▶ _ACTIVITY_: Your answer should consist only of the lines below from the one with "IC127: AND CD4081" through the one with "L3: 47mH (VDD, n13) -> none", copied exactly.
═══ RECORDS SHOWN ═══
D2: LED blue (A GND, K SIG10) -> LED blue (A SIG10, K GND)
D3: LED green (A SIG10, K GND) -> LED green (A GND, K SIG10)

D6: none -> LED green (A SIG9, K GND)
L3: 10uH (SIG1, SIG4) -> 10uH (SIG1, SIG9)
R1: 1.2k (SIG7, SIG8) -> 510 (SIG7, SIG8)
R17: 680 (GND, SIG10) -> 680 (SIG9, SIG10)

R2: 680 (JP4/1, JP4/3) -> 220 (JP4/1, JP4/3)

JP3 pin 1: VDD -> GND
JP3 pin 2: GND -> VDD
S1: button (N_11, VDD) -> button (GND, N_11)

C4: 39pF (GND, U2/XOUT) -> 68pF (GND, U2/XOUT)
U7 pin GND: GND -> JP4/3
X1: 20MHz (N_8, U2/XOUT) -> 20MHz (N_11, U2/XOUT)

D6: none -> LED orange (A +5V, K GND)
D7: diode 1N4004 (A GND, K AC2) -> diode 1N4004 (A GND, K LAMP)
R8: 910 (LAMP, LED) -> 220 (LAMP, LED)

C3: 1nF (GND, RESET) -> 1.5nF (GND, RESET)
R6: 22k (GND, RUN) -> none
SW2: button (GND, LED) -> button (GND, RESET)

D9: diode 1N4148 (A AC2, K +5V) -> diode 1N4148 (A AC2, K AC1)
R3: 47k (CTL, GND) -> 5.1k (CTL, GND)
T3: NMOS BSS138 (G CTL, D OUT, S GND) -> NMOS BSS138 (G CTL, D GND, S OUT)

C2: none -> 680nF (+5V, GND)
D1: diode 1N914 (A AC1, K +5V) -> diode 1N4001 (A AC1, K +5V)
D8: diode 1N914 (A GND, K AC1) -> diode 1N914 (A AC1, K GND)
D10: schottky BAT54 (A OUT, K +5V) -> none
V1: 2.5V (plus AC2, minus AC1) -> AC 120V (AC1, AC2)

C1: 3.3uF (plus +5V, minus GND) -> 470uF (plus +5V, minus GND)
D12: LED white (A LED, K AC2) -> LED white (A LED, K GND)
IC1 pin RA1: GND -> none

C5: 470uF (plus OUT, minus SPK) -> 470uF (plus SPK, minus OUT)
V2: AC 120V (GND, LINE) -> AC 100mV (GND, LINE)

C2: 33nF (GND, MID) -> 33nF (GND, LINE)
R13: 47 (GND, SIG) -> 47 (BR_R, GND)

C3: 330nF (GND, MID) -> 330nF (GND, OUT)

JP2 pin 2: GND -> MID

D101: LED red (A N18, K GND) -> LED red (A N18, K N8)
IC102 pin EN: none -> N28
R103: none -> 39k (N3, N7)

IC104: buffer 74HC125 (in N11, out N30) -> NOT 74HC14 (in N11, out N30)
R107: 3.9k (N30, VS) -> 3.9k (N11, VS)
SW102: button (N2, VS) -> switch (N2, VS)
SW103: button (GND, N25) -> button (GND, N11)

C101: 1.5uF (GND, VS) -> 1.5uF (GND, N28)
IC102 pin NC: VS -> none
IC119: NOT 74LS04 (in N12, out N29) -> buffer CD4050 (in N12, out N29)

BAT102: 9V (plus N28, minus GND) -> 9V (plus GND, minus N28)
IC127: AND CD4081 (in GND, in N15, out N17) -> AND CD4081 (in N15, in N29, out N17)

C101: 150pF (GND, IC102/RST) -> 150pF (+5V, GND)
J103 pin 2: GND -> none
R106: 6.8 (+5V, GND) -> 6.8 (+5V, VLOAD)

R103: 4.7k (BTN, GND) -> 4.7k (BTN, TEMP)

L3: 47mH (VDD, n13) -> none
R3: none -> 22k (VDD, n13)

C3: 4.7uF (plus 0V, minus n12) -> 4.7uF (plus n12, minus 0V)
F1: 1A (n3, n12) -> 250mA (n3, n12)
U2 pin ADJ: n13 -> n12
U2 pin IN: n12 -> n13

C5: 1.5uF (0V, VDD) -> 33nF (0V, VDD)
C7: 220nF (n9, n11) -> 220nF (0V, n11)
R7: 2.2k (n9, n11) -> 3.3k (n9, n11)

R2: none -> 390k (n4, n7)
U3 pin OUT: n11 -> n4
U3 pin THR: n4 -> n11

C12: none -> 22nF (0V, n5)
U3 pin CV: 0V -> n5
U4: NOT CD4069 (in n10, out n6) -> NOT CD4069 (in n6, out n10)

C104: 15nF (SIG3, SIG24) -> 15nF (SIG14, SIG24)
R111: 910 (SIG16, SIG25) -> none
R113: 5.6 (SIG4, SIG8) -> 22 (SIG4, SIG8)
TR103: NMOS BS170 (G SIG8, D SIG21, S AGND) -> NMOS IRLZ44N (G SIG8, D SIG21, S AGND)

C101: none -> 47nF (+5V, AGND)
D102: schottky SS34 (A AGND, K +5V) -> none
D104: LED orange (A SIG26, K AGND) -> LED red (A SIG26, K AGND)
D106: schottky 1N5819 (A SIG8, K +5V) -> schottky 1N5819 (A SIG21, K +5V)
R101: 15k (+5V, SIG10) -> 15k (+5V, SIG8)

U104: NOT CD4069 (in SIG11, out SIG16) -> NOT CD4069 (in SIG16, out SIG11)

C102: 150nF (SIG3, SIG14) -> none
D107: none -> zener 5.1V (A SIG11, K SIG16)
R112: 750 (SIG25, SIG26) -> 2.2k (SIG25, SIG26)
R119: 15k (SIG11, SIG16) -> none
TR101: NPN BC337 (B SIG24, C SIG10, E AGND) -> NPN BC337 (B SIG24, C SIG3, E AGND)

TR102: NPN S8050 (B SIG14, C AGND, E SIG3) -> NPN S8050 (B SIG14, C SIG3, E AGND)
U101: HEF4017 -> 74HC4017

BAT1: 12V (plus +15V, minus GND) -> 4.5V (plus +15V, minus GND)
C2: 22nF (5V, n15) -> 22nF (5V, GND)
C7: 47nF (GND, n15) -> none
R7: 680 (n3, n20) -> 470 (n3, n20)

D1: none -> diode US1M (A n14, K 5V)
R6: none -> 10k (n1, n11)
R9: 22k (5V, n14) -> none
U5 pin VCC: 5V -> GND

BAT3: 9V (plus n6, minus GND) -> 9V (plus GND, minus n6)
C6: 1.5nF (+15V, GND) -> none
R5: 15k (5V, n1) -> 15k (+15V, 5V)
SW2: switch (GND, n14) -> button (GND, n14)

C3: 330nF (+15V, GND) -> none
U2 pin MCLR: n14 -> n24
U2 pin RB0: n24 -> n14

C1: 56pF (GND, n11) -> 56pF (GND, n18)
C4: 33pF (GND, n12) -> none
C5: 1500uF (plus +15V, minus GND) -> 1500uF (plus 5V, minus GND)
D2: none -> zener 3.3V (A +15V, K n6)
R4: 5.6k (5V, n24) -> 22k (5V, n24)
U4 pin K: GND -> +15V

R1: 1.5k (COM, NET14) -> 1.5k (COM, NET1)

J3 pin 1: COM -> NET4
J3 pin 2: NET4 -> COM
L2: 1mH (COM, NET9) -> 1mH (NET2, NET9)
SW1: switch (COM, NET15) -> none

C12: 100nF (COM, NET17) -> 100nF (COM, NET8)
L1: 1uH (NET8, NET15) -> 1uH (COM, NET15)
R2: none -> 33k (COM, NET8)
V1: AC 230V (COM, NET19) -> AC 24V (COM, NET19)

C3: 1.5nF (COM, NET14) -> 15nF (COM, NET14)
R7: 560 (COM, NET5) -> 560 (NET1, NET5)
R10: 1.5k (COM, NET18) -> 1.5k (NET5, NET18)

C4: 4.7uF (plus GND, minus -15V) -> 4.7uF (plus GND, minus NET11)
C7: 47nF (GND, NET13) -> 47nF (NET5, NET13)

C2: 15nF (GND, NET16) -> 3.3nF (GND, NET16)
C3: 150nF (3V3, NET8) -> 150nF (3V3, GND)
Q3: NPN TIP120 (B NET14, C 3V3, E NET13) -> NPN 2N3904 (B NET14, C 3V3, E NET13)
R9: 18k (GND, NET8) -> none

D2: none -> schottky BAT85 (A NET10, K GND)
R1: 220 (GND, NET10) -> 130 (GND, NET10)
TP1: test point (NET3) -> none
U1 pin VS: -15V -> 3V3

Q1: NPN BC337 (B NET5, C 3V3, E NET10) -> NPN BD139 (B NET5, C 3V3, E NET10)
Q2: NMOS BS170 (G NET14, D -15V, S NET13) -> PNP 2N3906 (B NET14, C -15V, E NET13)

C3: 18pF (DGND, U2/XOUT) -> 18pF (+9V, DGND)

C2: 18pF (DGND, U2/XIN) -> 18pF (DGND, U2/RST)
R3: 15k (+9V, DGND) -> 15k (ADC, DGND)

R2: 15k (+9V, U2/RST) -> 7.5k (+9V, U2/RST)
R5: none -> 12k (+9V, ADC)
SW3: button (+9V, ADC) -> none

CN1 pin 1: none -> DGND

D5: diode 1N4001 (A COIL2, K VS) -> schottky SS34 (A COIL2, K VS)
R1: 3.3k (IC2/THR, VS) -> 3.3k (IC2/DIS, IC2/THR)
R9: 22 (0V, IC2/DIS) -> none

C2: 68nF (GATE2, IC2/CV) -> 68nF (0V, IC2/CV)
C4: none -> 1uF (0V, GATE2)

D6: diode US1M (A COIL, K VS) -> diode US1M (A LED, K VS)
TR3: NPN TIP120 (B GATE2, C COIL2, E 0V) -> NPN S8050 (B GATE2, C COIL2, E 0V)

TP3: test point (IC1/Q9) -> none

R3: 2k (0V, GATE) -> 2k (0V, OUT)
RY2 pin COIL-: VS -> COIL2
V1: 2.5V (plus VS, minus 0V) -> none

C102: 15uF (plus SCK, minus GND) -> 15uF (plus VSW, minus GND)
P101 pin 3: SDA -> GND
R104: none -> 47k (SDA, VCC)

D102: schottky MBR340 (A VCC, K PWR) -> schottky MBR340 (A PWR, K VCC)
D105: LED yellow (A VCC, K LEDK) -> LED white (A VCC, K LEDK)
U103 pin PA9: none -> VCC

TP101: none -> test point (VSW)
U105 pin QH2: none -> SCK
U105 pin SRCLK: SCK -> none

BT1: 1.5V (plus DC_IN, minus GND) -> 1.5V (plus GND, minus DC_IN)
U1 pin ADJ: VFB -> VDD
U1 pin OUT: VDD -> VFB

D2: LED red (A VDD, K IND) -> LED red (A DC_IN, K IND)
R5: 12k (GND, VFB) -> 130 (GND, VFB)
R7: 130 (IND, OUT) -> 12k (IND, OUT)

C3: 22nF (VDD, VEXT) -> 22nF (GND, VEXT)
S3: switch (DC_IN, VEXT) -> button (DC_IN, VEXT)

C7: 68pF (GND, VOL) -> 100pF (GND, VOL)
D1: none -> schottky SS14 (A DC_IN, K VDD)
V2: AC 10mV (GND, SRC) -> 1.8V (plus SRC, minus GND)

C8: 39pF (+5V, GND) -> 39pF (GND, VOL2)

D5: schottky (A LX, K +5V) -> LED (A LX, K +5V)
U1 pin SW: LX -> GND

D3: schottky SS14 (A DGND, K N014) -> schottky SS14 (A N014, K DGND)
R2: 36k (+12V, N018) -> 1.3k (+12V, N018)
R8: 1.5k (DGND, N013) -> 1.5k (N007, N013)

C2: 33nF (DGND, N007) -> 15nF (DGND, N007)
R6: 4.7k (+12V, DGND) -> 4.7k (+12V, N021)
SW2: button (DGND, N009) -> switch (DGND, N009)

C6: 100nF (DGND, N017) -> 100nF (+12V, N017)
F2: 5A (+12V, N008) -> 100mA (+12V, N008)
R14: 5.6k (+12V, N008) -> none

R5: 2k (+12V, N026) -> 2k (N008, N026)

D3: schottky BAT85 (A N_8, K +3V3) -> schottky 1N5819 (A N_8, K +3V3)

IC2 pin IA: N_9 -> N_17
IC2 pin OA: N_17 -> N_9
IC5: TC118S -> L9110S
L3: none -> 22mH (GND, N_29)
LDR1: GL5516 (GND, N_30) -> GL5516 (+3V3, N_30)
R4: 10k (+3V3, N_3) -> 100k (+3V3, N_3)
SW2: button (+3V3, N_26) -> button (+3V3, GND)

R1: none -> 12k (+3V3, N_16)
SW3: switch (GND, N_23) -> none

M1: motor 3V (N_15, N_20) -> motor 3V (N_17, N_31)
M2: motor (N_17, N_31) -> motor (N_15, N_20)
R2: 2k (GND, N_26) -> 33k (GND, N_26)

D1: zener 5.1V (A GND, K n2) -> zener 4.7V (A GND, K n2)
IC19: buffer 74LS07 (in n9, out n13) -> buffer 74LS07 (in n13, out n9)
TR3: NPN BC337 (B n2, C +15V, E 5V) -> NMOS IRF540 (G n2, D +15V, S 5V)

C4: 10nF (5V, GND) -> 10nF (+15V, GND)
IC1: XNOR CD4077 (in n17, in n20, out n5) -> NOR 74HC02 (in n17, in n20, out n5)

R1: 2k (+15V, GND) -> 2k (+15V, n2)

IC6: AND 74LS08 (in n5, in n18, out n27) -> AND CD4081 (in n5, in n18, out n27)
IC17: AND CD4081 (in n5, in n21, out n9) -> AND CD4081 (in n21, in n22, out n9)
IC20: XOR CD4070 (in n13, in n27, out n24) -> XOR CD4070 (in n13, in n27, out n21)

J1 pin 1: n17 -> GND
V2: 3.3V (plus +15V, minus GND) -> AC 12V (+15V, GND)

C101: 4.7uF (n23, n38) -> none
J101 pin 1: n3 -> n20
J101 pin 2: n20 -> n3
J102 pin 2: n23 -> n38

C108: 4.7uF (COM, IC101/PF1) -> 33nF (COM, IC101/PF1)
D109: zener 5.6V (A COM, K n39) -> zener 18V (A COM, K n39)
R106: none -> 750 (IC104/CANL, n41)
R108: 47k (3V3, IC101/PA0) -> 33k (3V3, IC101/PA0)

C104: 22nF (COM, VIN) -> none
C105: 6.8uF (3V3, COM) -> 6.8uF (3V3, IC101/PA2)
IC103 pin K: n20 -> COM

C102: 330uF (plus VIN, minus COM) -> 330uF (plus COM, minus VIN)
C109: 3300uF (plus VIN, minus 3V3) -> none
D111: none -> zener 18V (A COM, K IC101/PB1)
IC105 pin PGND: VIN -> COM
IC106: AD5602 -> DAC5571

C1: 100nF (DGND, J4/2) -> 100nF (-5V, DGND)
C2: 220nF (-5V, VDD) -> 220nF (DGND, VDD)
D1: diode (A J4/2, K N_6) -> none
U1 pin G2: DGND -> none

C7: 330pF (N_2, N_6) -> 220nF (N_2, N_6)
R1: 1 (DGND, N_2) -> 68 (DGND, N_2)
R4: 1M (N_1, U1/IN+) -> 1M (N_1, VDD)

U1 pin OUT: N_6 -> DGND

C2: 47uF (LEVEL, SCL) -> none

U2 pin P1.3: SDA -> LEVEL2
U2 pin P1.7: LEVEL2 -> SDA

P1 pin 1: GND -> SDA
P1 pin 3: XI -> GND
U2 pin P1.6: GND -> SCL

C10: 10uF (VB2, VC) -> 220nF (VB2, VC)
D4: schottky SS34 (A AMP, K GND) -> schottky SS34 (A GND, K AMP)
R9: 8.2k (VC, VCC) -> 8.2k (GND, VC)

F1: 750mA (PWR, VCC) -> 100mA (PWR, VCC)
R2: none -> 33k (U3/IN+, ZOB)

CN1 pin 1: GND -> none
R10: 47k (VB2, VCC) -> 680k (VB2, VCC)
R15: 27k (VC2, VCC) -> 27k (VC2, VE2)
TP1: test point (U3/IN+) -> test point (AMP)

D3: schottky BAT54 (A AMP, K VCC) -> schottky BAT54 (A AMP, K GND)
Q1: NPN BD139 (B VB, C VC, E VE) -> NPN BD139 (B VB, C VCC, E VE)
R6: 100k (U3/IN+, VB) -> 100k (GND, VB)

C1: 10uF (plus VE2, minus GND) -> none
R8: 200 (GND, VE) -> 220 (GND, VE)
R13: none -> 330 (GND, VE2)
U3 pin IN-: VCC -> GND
═══
▶ _TASK ANSWER_:
IC127: AND CD4081 (in GND, in N15, out N17) -> AND CD4081 (in N15, in N29, out N17)

C101: 150pF (GND, IC102/RST) -> 150pF (+5V, GND)
J103 pin 2: GND -> none
R106: 6.8 (+5V, GND) -> 6.8 (+5V, VLOAD)

R103: 4.7k (BTN, GND) -> 4.7k (BTN, TEMP)

L3: 47mH (VDD, n13) -> none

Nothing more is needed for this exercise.